═══ Input ═══
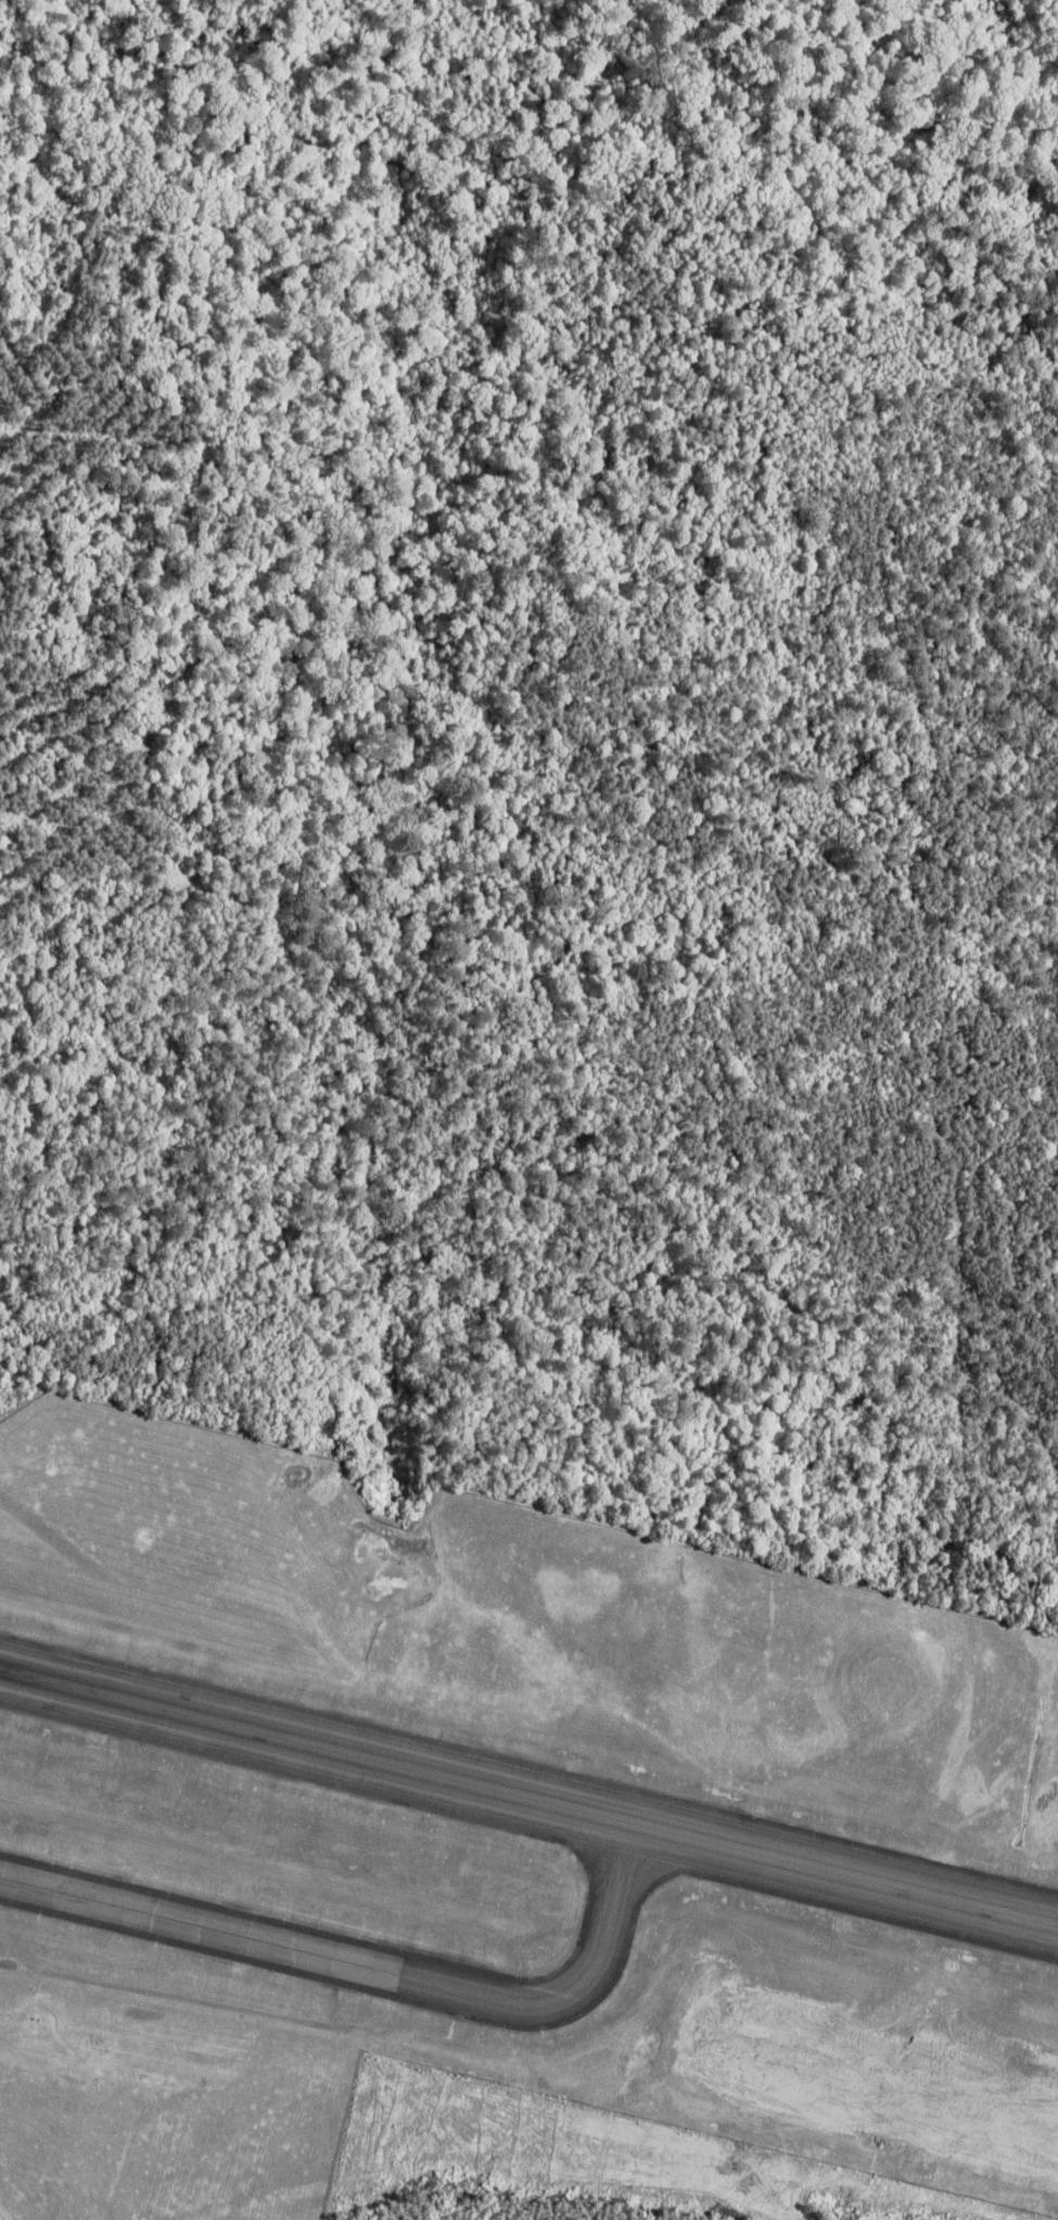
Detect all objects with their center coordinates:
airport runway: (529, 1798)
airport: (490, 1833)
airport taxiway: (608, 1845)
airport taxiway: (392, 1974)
═══
* [Work task]:
Put each line of the listing above into the copy exactly, dropping the pictures.

* [Solution to the exercise]:
Detect all objects with their center coordinates:
airport runway: (529, 1798)
airport: (490, 1833)
airport taxiway: (608, 1845)
airport taxiway: (392, 1974)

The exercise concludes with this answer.